What the task asks
Which of the lines in the data mention the string "buffer"? List them all.

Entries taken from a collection
┏━━

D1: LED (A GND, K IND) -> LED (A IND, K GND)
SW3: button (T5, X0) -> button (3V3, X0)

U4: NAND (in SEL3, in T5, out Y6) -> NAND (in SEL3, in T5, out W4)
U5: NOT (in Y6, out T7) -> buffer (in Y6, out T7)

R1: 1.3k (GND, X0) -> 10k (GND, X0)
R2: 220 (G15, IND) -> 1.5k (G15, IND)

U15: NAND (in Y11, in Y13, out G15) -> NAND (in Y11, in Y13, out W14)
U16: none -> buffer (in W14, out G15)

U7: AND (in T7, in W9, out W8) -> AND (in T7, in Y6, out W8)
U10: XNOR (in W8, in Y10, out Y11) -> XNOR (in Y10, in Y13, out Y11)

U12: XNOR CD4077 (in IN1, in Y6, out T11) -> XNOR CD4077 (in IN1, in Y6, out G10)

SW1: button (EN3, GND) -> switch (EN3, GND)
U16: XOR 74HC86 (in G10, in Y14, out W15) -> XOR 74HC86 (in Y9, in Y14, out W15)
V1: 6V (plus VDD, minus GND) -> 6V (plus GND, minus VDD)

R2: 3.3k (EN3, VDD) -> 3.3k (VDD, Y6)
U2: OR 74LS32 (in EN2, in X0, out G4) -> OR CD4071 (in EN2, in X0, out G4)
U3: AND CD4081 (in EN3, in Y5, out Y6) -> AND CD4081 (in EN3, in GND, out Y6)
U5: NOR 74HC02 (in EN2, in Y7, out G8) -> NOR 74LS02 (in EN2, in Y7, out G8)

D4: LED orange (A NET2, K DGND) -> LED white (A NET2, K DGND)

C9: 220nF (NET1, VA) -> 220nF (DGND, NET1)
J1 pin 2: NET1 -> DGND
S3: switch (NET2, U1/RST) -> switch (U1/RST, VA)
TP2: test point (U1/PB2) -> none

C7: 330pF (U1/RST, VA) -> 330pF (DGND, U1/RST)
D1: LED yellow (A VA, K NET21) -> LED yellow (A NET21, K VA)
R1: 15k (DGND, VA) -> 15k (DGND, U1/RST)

┗━━

Exercise answer
U5: NOT (in Y6, out T7) -> buffer (in Y6, out T7)
U16: none -> buffer (in W14, out G15)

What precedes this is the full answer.